- **WHAT YOU NEED TO DO**: Copy out the rows below without any changes, beginning with the line containing "86 [431, 58]" and ending with the line containing "For the text-containing", with both of those lines included.

- **DATA**:
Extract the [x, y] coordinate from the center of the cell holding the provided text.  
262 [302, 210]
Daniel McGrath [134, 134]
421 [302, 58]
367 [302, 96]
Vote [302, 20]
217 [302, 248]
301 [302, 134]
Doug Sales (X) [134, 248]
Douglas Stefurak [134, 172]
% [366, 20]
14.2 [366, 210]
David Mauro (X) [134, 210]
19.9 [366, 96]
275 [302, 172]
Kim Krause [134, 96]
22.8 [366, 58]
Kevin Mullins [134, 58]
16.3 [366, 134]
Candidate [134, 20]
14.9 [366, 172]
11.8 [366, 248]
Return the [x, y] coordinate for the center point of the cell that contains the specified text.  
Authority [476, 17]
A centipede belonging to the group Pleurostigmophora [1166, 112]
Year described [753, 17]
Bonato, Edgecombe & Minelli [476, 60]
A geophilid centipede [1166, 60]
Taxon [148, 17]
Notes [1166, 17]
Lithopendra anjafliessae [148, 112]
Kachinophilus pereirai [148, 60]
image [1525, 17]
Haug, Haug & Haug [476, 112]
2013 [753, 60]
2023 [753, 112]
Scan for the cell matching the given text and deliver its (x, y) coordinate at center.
...
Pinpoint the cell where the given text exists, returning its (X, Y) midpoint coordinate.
* * *
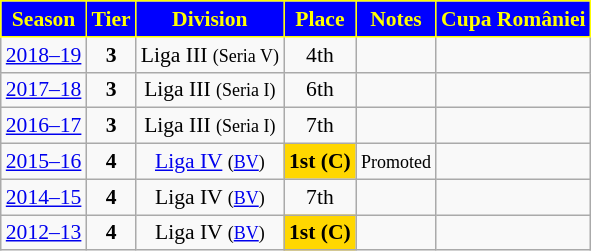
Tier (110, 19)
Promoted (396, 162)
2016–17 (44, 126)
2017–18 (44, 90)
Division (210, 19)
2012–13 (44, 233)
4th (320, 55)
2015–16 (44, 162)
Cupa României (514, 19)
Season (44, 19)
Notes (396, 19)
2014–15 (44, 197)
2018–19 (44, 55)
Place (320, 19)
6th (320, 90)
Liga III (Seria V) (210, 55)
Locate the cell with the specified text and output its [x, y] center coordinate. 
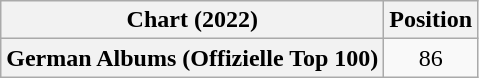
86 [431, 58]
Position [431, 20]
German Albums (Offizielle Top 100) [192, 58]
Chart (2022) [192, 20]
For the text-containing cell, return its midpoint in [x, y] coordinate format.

- **CORRECT ANSWER**:
86 [431, 58]
Position [431, 20]
German Albums (Offizielle Top 100) [192, 58]
Chart (2022) [192, 20]
For the text-containing cell, return its midpoint in [x, y] coordinate format.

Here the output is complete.